**Working data**
Content starts
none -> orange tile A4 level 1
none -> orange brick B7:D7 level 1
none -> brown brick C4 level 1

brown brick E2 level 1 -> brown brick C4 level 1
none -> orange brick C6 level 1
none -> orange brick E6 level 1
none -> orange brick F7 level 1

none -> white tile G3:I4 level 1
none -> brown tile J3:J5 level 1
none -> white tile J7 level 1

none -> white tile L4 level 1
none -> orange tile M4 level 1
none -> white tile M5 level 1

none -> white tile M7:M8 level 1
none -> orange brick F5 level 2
Content ends
Content starts
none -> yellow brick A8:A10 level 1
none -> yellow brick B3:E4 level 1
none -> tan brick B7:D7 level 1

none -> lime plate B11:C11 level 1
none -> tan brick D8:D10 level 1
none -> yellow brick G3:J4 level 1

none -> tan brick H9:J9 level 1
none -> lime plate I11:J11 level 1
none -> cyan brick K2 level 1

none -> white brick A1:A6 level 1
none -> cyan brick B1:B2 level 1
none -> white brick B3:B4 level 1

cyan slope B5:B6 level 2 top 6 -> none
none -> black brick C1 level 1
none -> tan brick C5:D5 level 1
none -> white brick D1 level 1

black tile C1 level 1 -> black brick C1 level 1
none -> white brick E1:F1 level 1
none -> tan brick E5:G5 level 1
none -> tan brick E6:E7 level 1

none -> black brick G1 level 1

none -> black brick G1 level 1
Content ends
Content starts
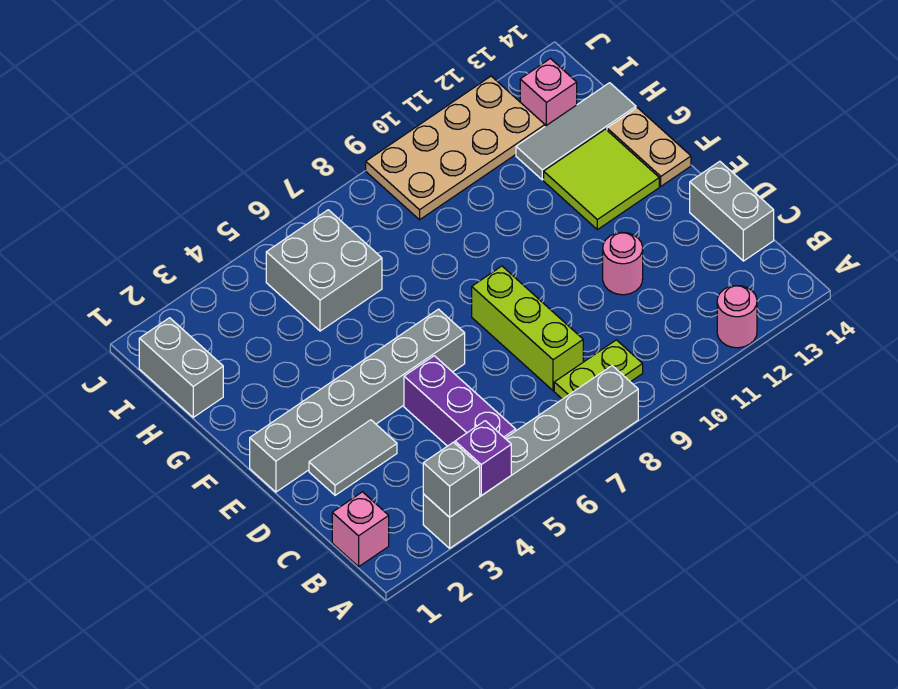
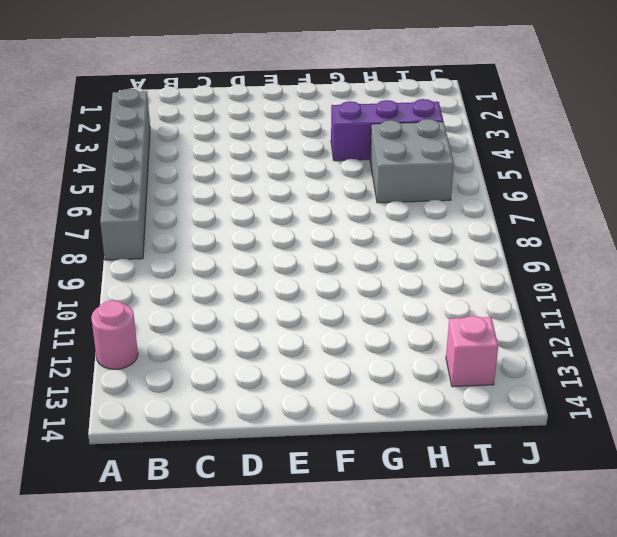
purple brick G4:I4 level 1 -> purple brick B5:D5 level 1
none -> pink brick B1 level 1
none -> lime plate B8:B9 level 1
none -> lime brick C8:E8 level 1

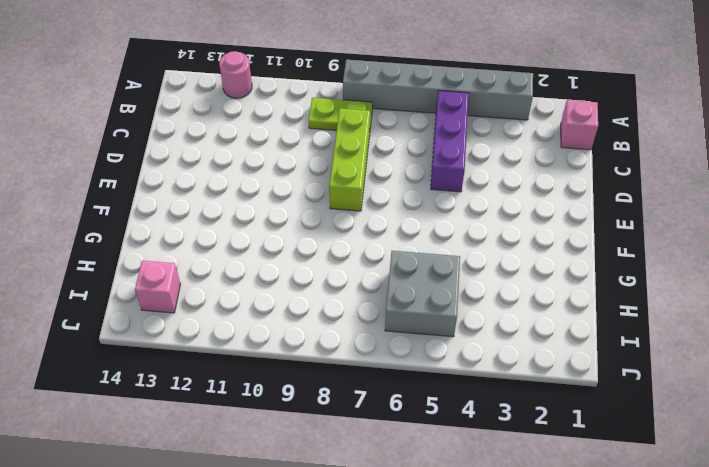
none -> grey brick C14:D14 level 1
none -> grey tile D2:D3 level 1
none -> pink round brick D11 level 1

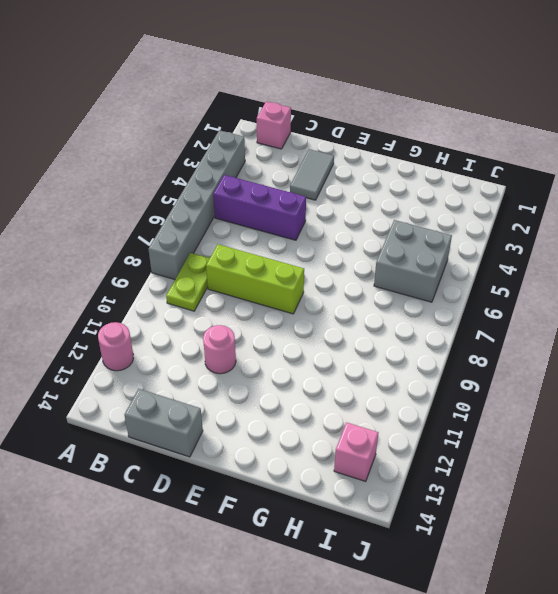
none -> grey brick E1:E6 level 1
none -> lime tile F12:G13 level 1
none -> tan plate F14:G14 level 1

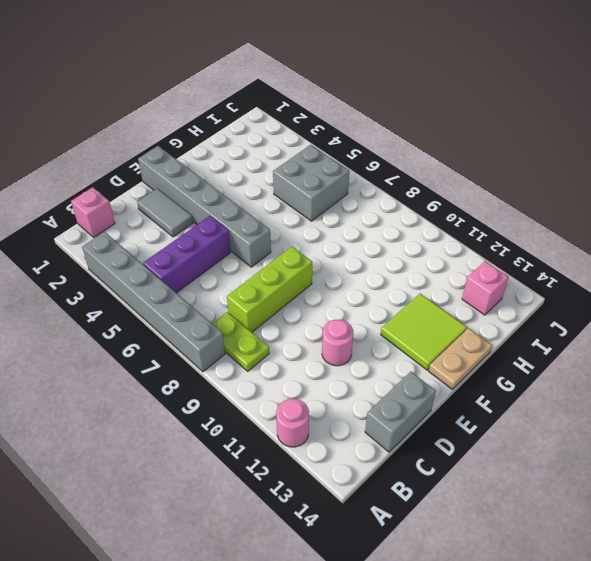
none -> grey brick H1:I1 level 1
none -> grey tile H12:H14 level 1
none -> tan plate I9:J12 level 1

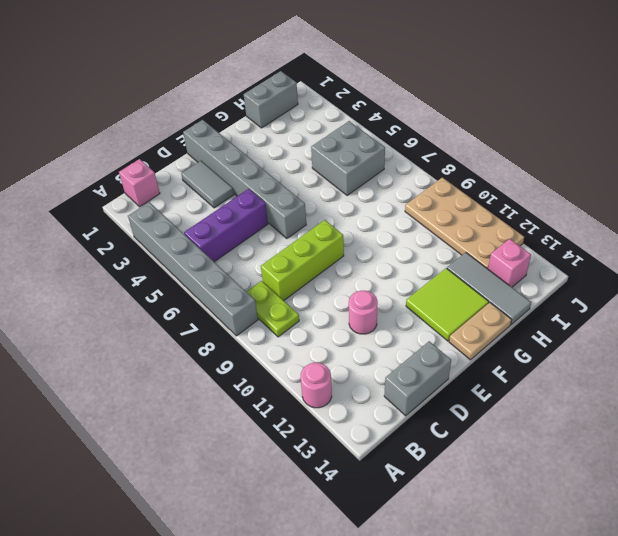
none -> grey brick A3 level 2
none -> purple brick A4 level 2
Content ends
**What needs to be done**
In the listing above, find the line with "none -> grey tile D2:D3 level 1" and the line with "none -> purple brick A4 level 2". Copy exactly those two and every line between, without the pictures.

**Result**
none -> grey tile D2:D3 level 1
none -> pink round brick D11 level 1

none -> grey brick E1:E6 level 1
none -> lime tile F12:G13 level 1
none -> tan plate F14:G14 level 1

none -> grey brick H1:I1 level 1
none -> grey tile H12:H14 level 1
none -> tan plate I9:J12 level 1

none -> grey brick A3 level 2
none -> purple brick A4 level 2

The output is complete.